■ **SOURCE DATA**:
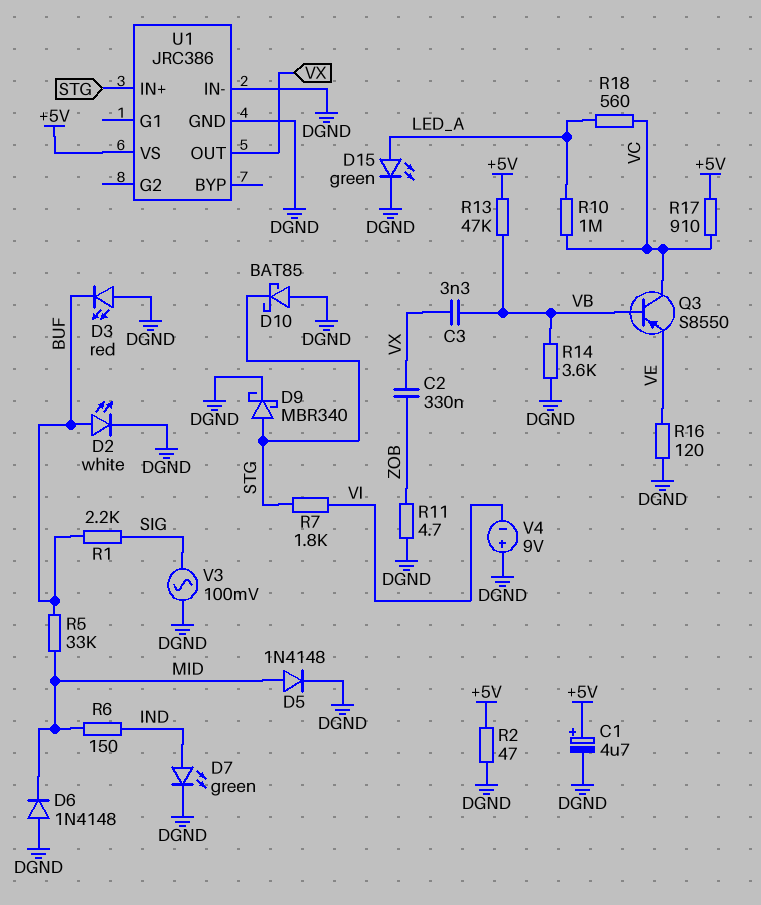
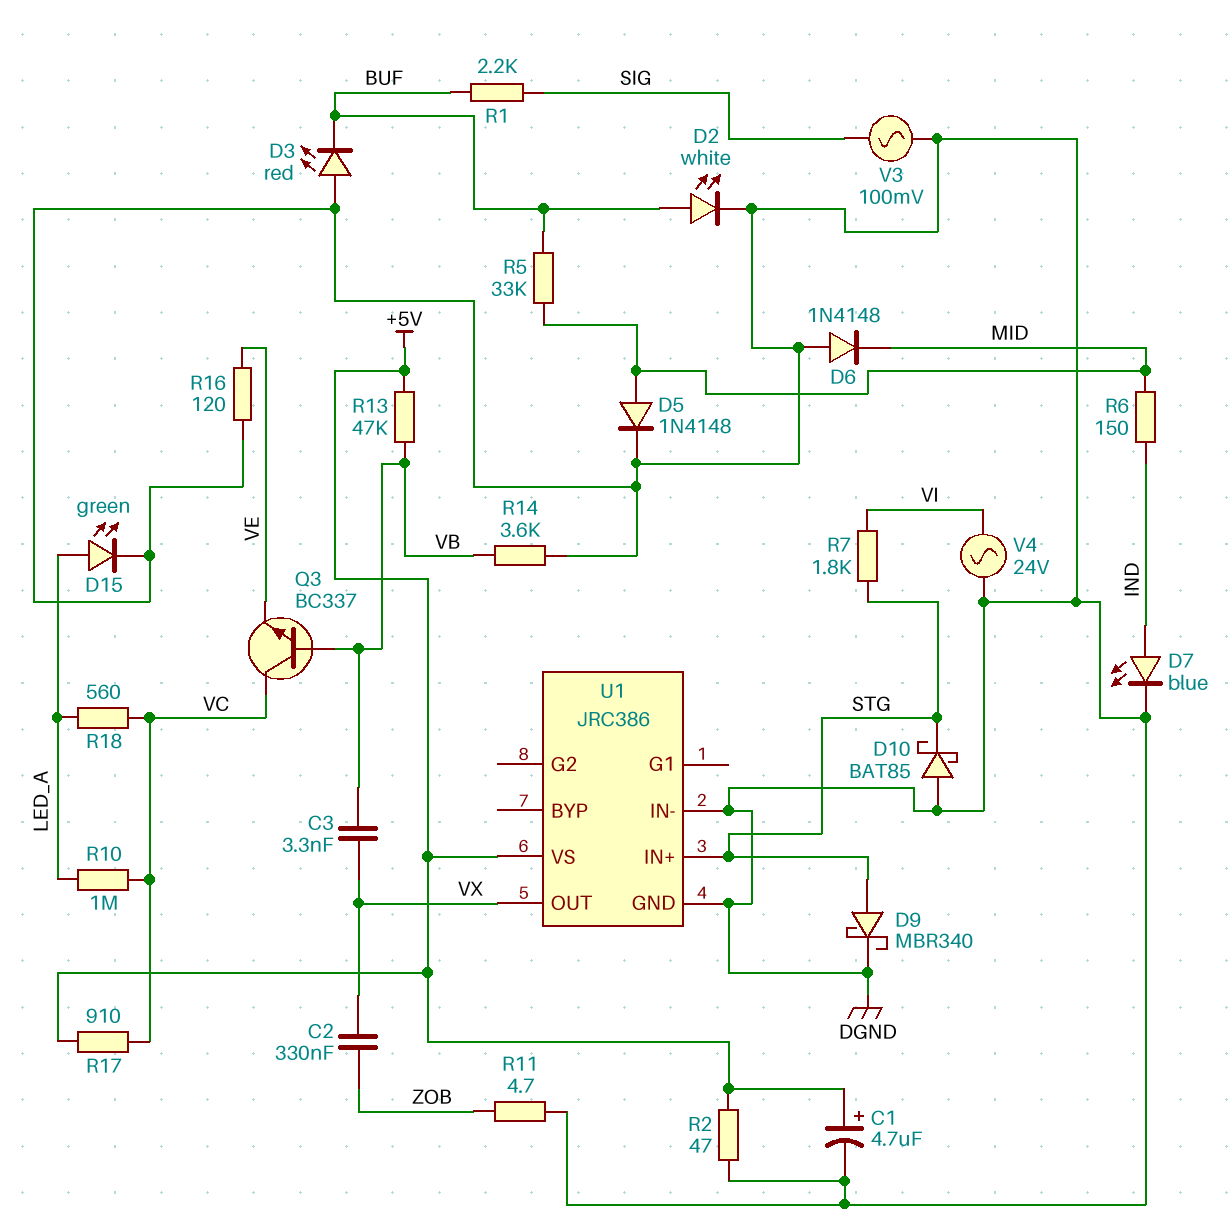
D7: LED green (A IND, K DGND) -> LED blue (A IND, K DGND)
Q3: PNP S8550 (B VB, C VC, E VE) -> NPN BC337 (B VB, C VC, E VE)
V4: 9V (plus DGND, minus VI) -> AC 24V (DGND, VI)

---

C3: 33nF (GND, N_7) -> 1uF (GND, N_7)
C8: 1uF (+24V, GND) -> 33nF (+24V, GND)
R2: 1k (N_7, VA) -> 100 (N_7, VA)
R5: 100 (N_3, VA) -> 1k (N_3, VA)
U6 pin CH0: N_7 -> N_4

--

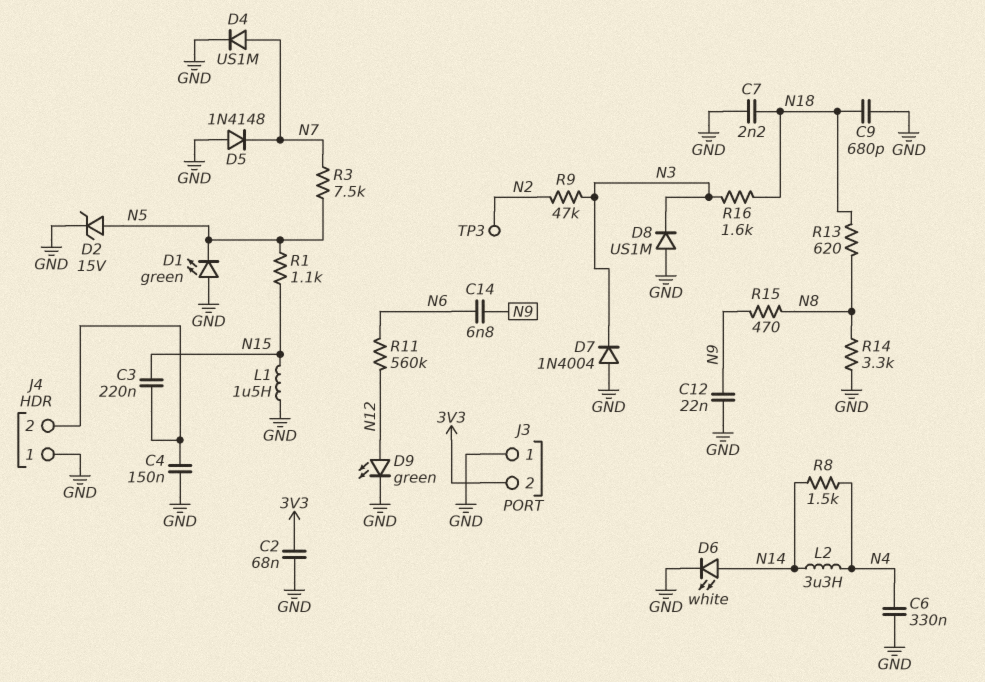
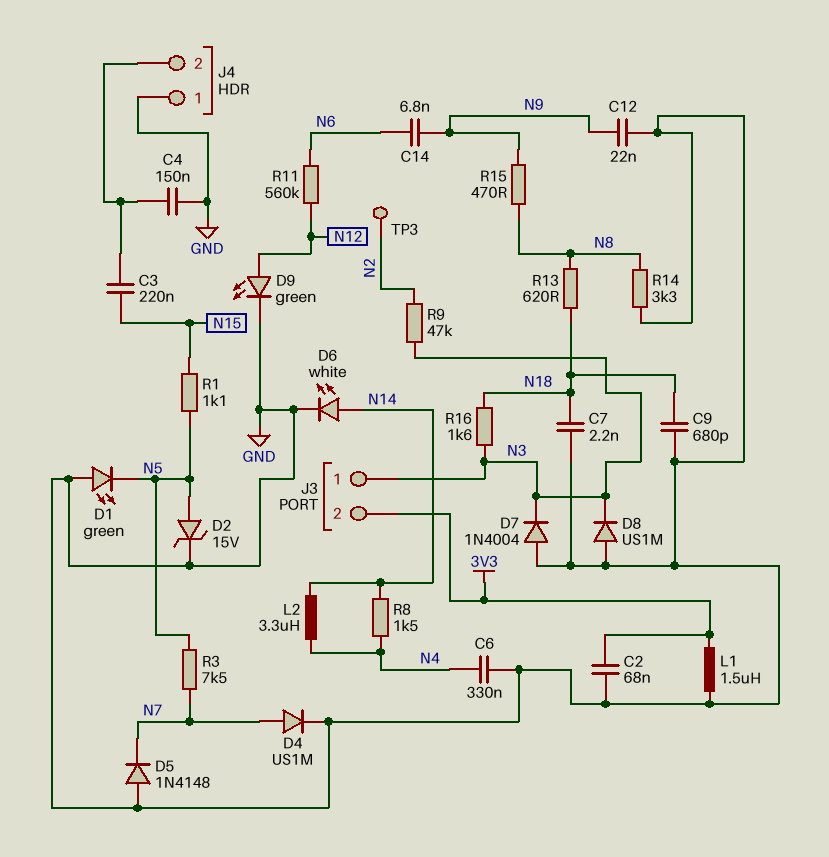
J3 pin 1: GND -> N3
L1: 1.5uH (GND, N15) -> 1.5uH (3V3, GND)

■ **PROBLEM**: Wherever the line holding "C3: 33nF (GND, N_7) -> 1uF (GND, N_7)" falls in the entries above, copy exactly from it through the line holding "U6 pin CH0: N_7 -> N_4", inclusive, and add nothing.

■ **TASK RESULT**:
C3: 33nF (GND, N_7) -> 1uF (GND, N_7)
C8: 1uF (+24V, GND) -> 33nF (+24V, GND)
R2: 1k (N_7, VA) -> 100 (N_7, VA)
R5: 100 (N_3, VA) -> 1k (N_3, VA)
U6 pin CH0: N_7 -> N_4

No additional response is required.